_Supplied material_:

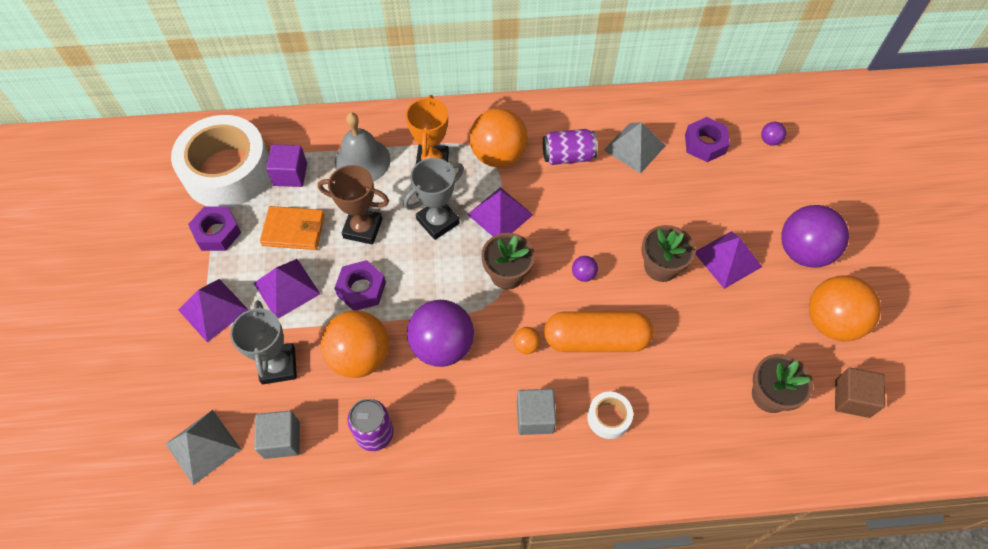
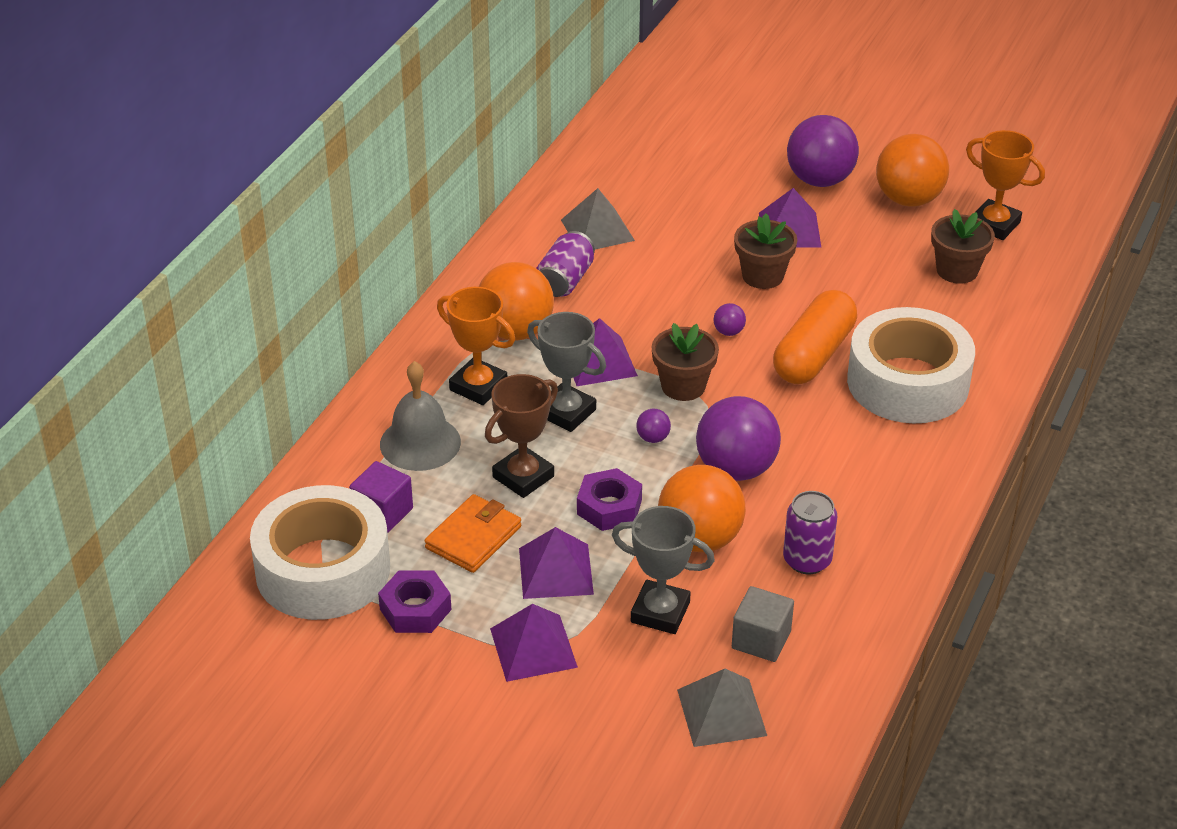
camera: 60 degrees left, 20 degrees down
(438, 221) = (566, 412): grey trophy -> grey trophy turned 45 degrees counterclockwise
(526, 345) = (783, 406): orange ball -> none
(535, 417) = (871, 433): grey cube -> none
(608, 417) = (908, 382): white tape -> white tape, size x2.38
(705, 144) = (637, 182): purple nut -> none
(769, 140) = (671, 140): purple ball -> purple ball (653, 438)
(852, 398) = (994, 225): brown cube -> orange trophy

_Try it_:
Could you print the lines above, exactly as written, from the line containing "(608, 417) = (908, 382): white" through the final one?

_Answer to the exercise_:
(608, 417) = (908, 382): white tape -> white tape, size x2.38
(705, 144) = (637, 182): purple nut -> none
(769, 140) = (671, 140): purple ball -> purple ball (653, 438)
(852, 398) = (994, 225): brown cube -> orange trophy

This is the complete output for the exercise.